• [Exercise goal]: Everything from the line containing "[494, 306, 566, 378] (first image)" through the final line below must be output exactly, both ends included, with nothing else and no pictures.
+ + +
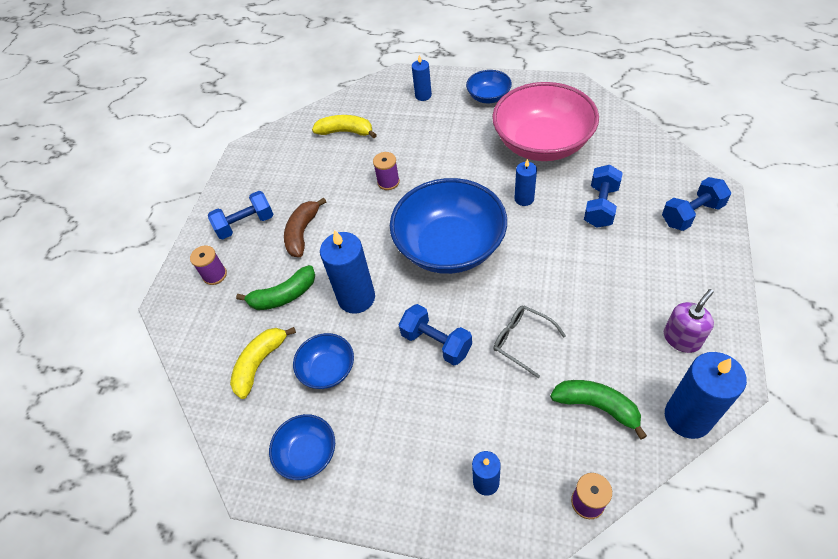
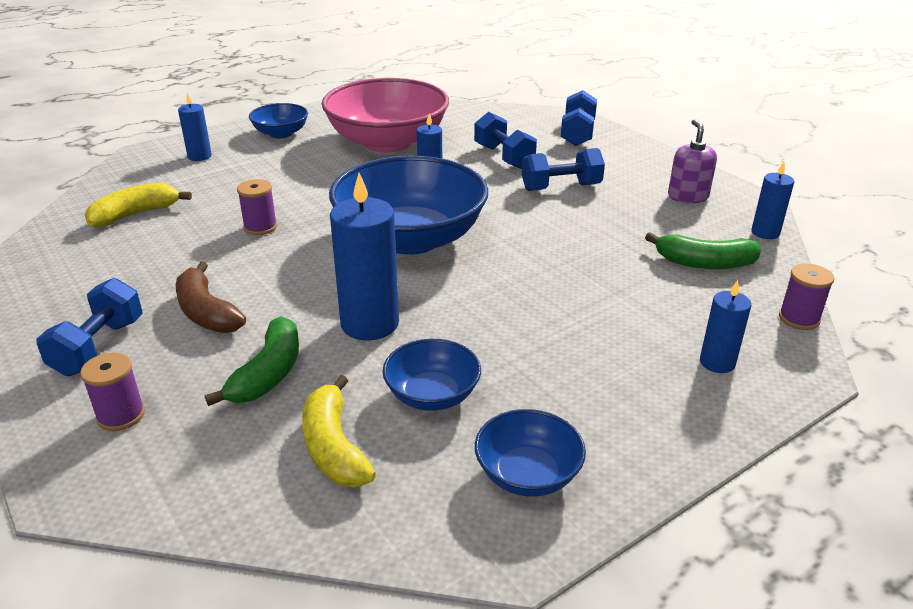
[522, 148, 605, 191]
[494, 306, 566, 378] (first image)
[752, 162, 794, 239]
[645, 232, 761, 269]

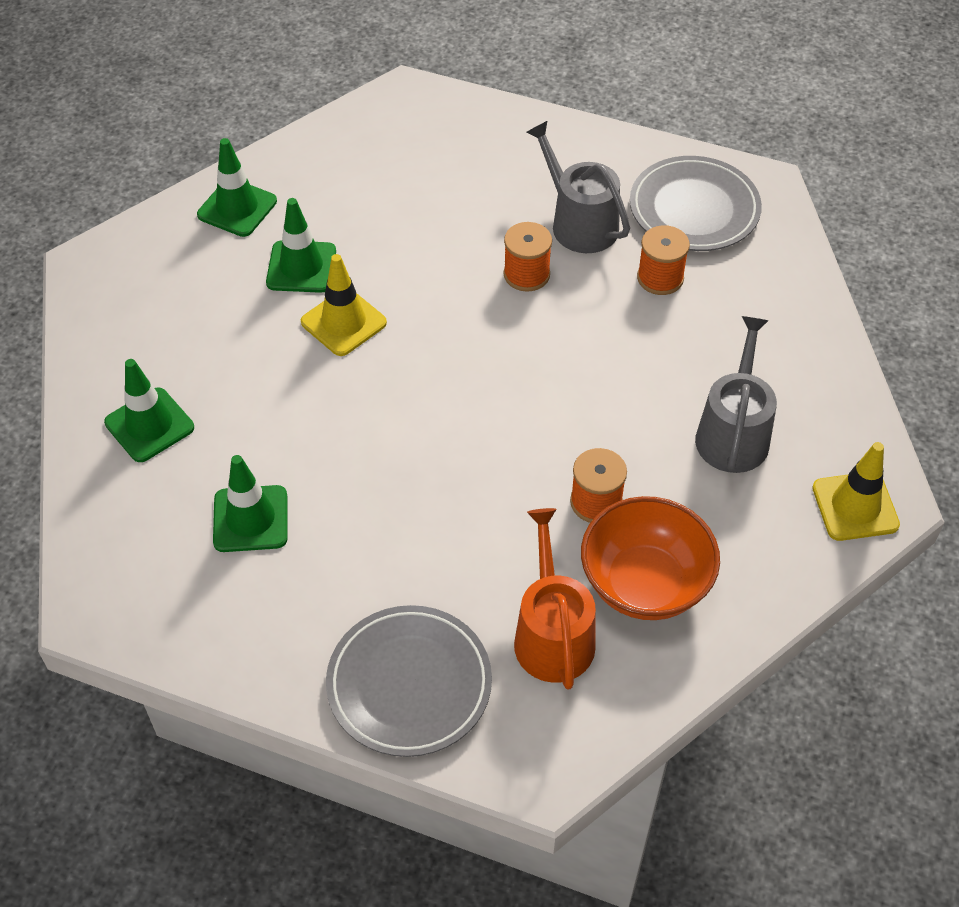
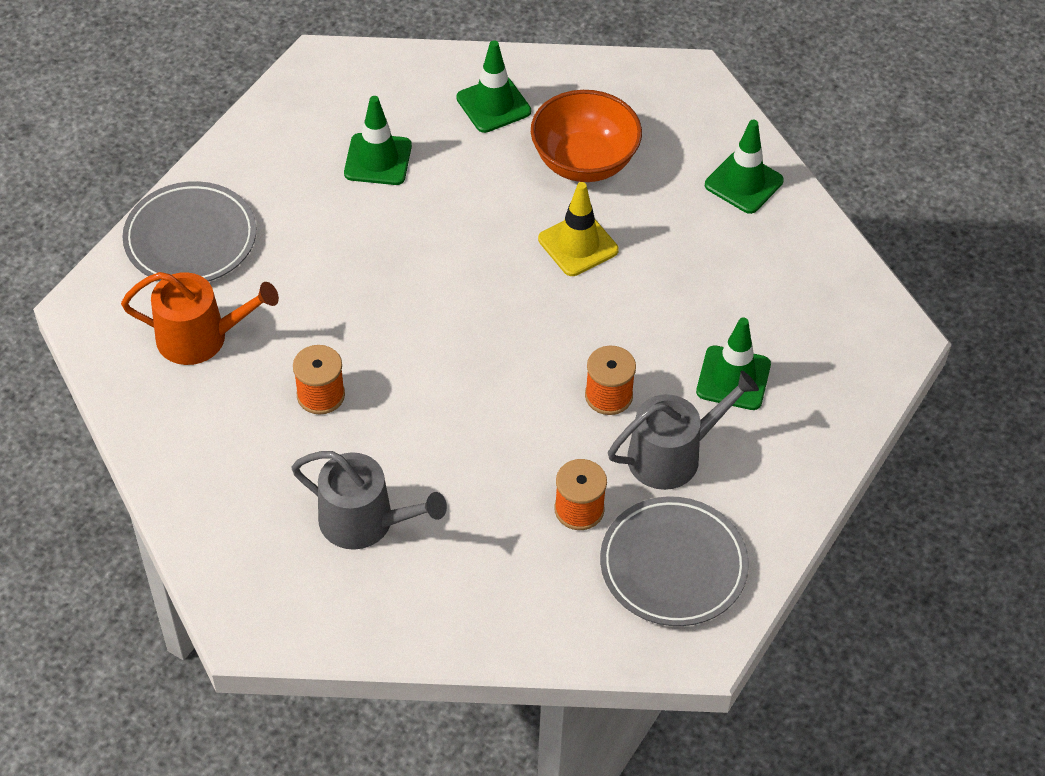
[696, 317, 771, 410]
[812, 442, 900, 541] (first image)
[531, 90, 642, 182]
+ + +
• [The answer]:
[494, 306, 566, 378] (first image)
[752, 162, 794, 239]
[645, 232, 761, 269]

[696, 317, 771, 410]
[812, 442, 900, 541] (first image)
[531, 90, 642, 182]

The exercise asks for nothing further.